*** INPUT ***

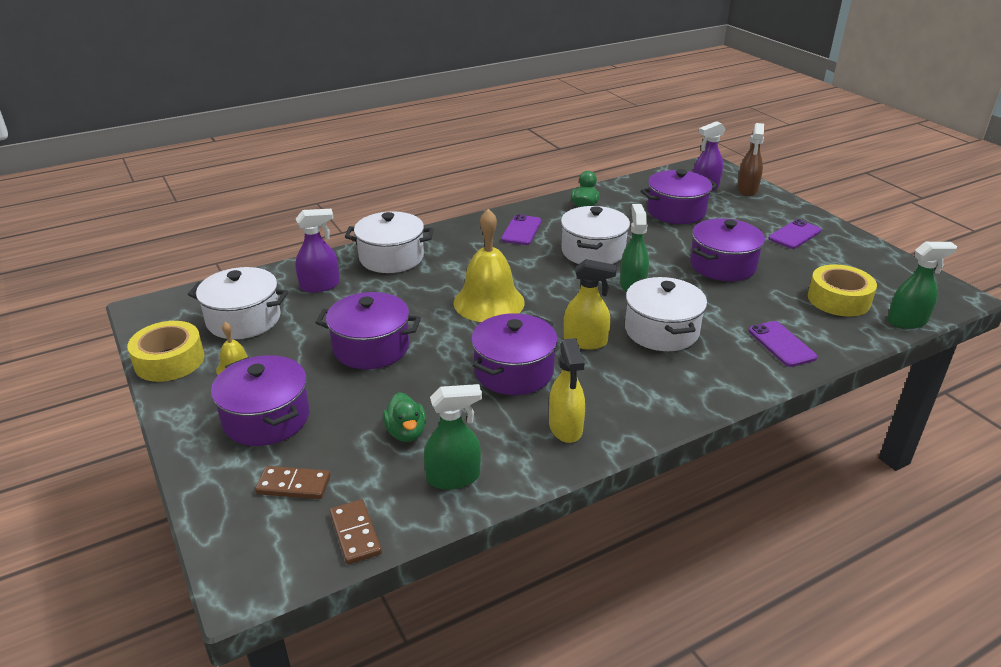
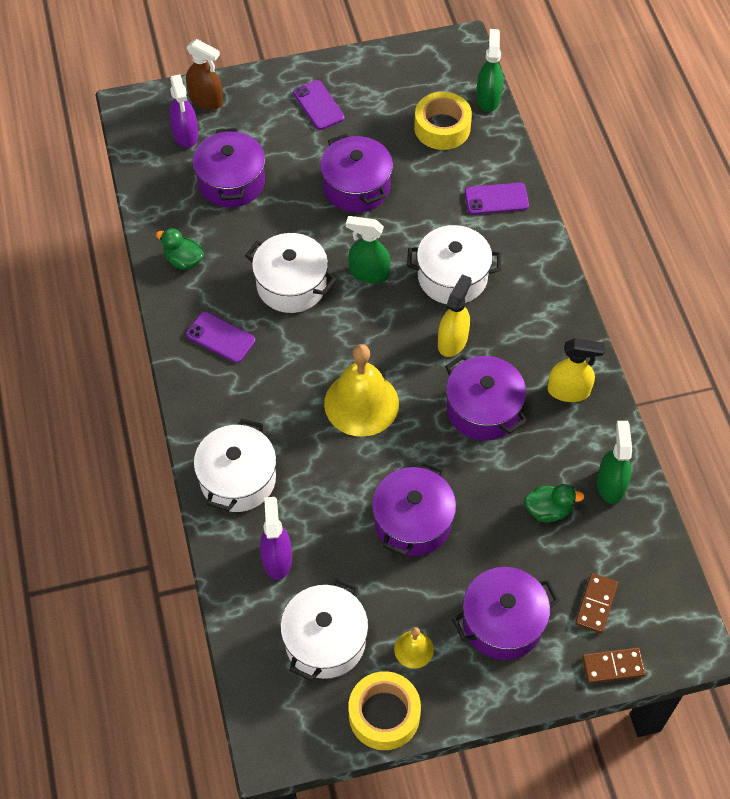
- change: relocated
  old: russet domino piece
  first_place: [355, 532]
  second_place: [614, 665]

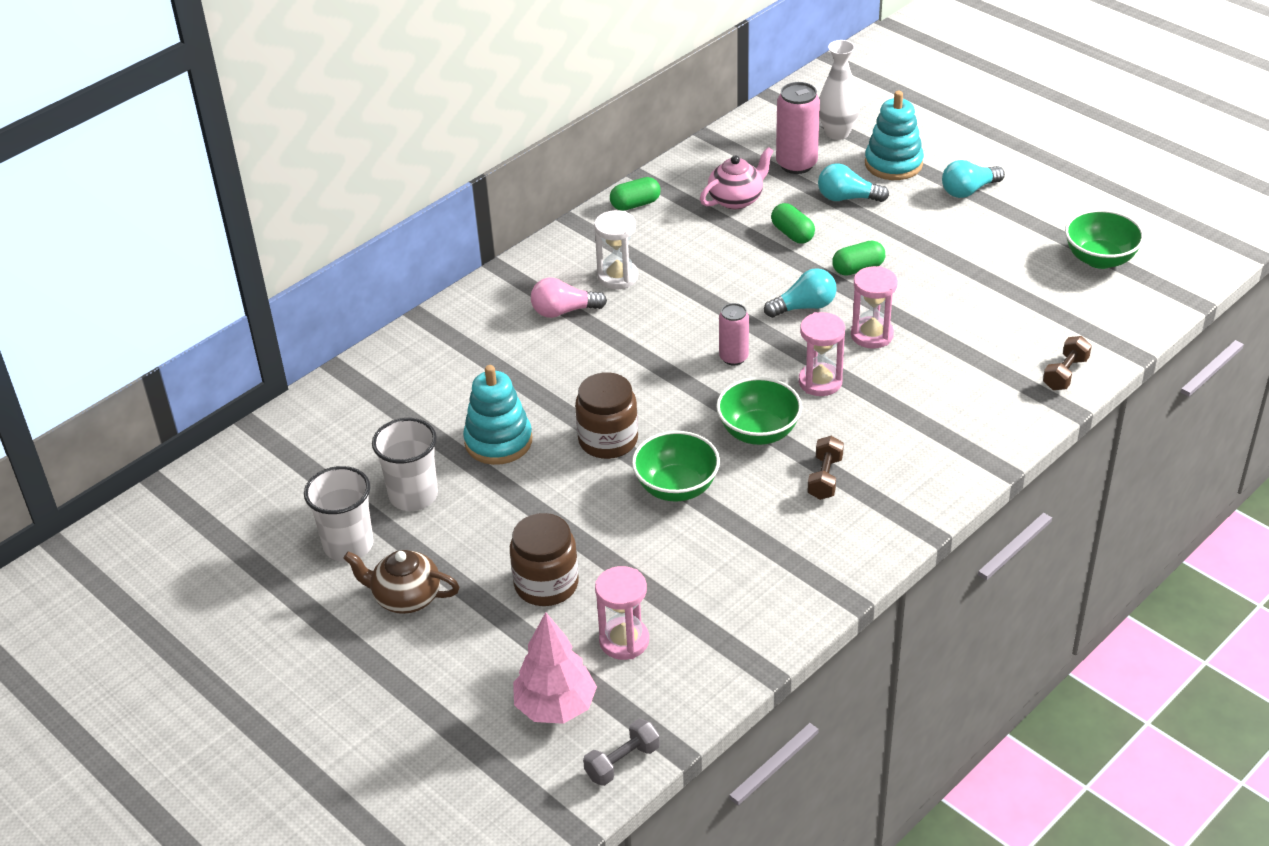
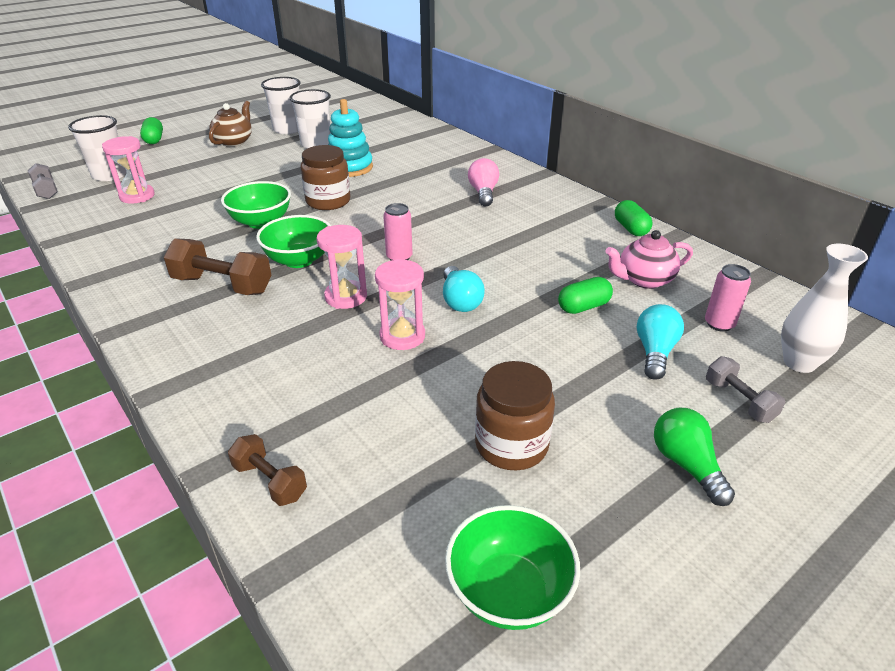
- change: relocated
  old: russet jam jar
  first_place: [544, 559]
  second_place: [515, 415]
- change: exchanged
  old: rosy tree
  new: white tumbler
  first_place: [555, 668]
  second_place: [97, 148]
- change: missing
  old: white sand timer
  first_place: [616, 249]
- change: spun
  old: rosy teapot
  first_place: [737, 178]
  second_place: [649, 259]
  degrees: 105
- change: size
  old: rosy soda can
  first_place: [798, 128]
  second_place: [728, 298]
  factor: 0.63
- change: size
  old: russet dumbbell
  first_place: [825, 468]
  second_place: [217, 266]
  factor: 1.66
- change: relocated
  old: leaf-green pill shape
  first_place: [858, 258]
  second_place: [151, 130]
- change: exchanged
  old: aqua stacking rings
  new: gray dumbbell
  first_place: [894, 135]
  second_place: [745, 389]
- change: colour
  old: aqua lightbulb
  new: leaf-green lightbulb
  first_place: [973, 179]
  second_place: [694, 457]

*** End of INPUT ***

Write out only what runs from the line holding "second_place: [151, 130]" through the last line of the records, exactly as shown.

## RESULT
  second_place: [151, 130]
- change: exchanged
  old: aqua stacking rings
  new: gray dumbbell
  first_place: [894, 135]
  second_place: [745, 389]
- change: colour
  old: aqua lightbulb
  new: leaf-green lightbulb
  first_place: [973, 179]
  second_place: [694, 457]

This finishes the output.